__WHAT TO DO__
Gather up every line from the entries below that uses the word "ring".

__WORKING DATA__

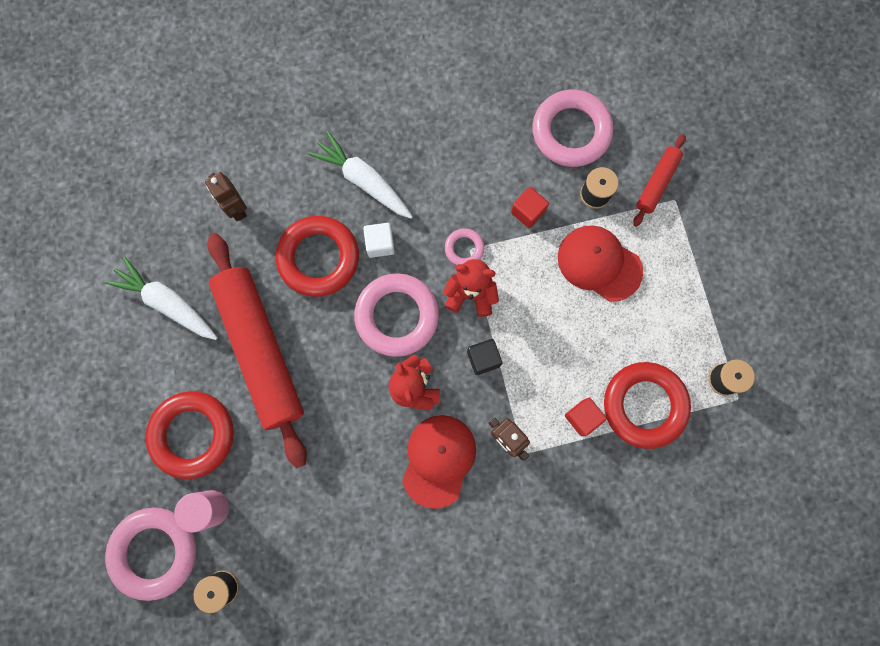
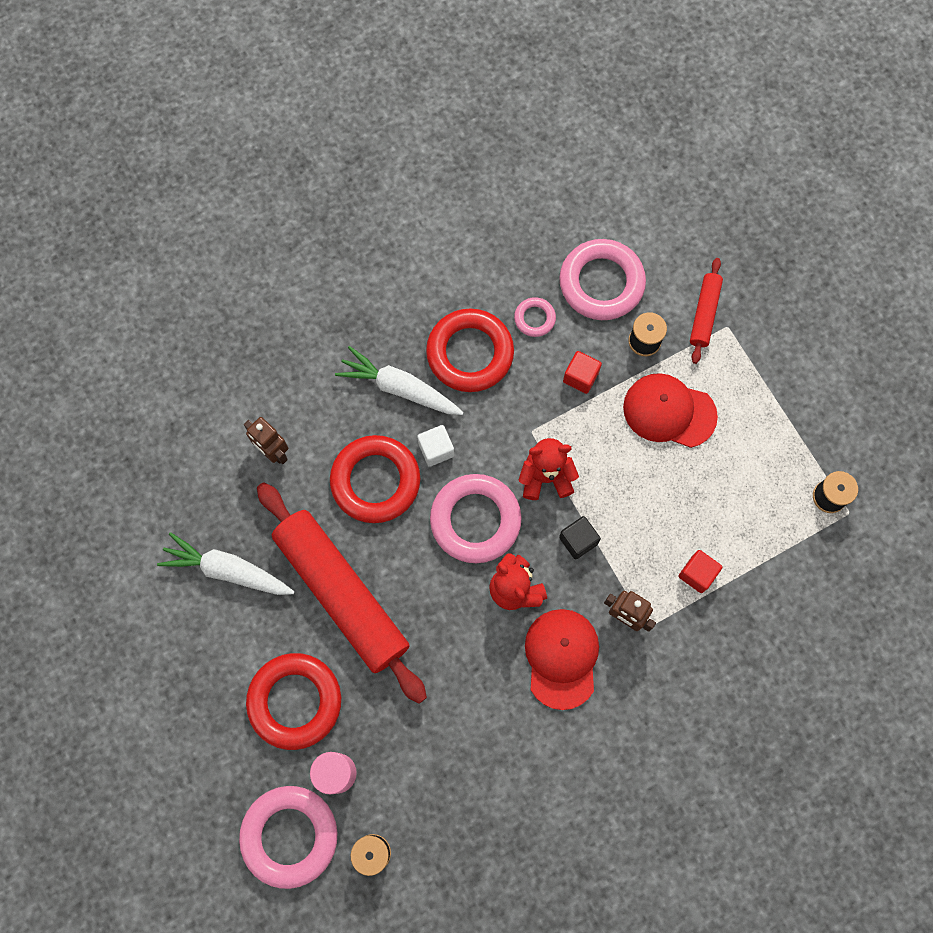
camera: 15 degrees left, 5 degrees down
pink ring [445,228,484,265] -> pink ring moved to [514,297,556,337]
red ring [604,362,691,449] -> red ring moved to [426,309,514,392]

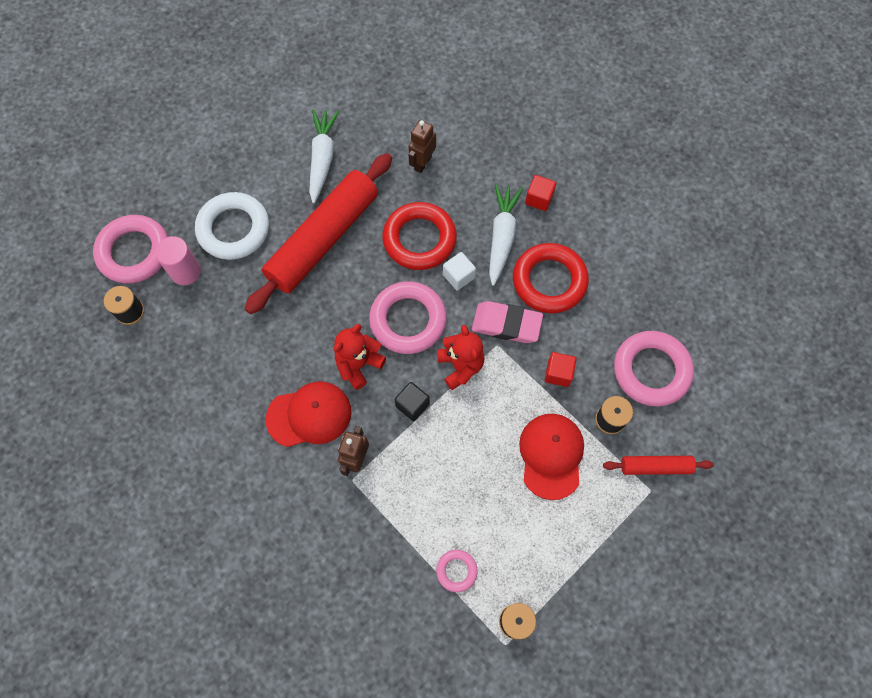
camera: 75 degrees right, 5 degrees down
red ring [246,653,341,750] -> white ring [195,192,269,260]
pink ring [514,297,556,337] -> pink ring moved to [436,550,478,592]
red cube [678,550,723,593] -> red cube moved to [525,175,556,211]
none -> pink eraser [472,301,543,343]

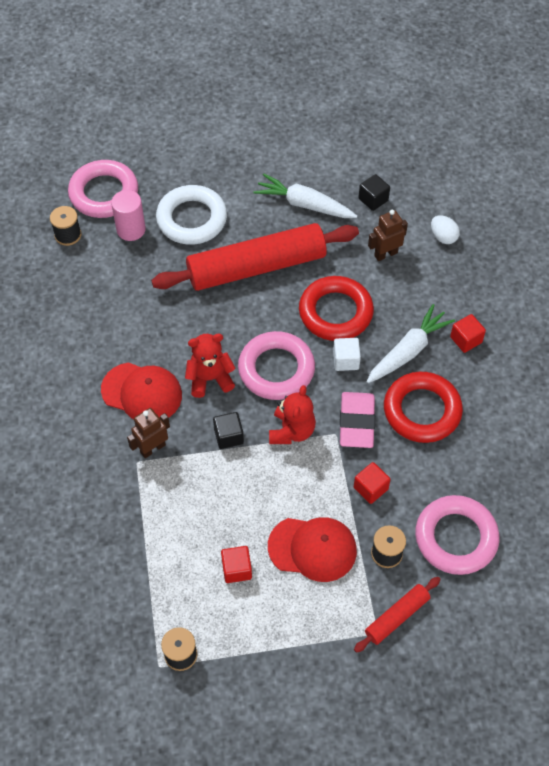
camera: 35 degrees right, 10 degrees down
white carrot [309,109,339,204] -> white carrot turned 105 degrees counterclockwise [253,174,357,218]
pink ring [436,550,478,592] -> none
pink eraser [472,301,543,343] -> pink eraser turned 45 degrees clockwise [340,392,375,448]
red cap [519,414,584,500] -> red cap turned 60 degrees clockwise [268,517,357,582]
red rolling pin [603,456,714,475] -> red rolling pin turned 75 degrees counterclockwise [354,577,441,653]
none -> red cube [221,546,252,583]
none -> black cube [358,174,390,211]
none -> white egg [431,216,460,244]

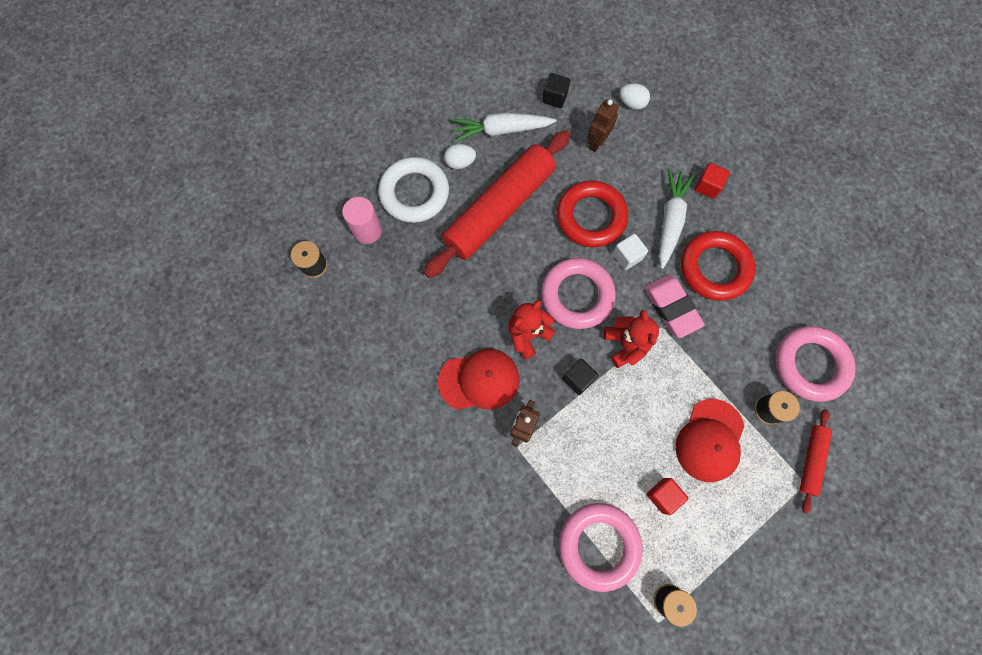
camera: 30 degrees left, 15 degrees up
pink ring [68,160,138,218] -> pink ring moved to [559,503,642,592]
red cap [268,517,357,582] -> red cap turned 135 degrees clockwise [676,399,744,482]
red cube [354,462,391,504] -> none
none -> white egg [444,144,476,169]

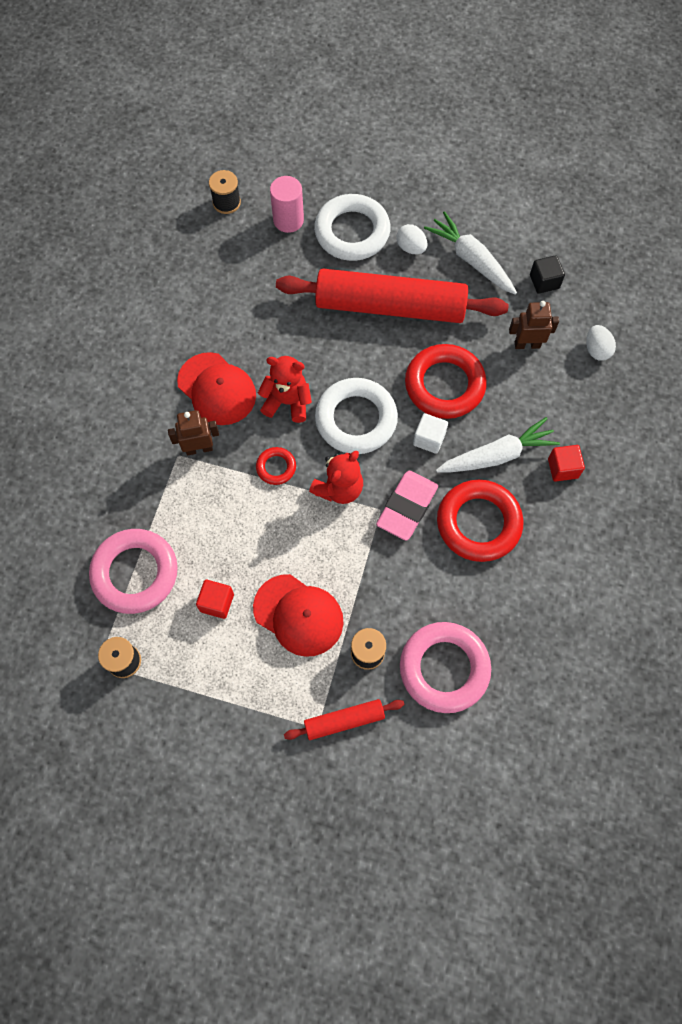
camera: 55 degrees right, 5 degrees down
pink ring [541,258,616,329] -> white ring [315,378,398,454]
black cube [562,358,599,395] -> red ring [256,447,296,485]
red cap [676,399,744,482] -> red cap turned 135 degrees counterclockwise [253,574,344,657]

__SOLUTION TO THIS PROBLEM__
pink ring [445,228,484,265] -> pink ring moved to [514,297,556,337]
red ring [604,362,691,449] -> red ring moved to [426,309,514,392]
red ring [246,653,341,750] -> white ring [195,192,269,260]
pink ring [514,297,556,337] -> pink ring moved to [436,550,478,592]
pink ring [436,550,478,592] -> none
pink ring [68,160,138,218] -> pink ring moved to [559,503,642,592]
pink ring [541,258,616,329] -> white ring [315,378,398,454]
black cube [562,358,599,395] -> red ring [256,447,296,485]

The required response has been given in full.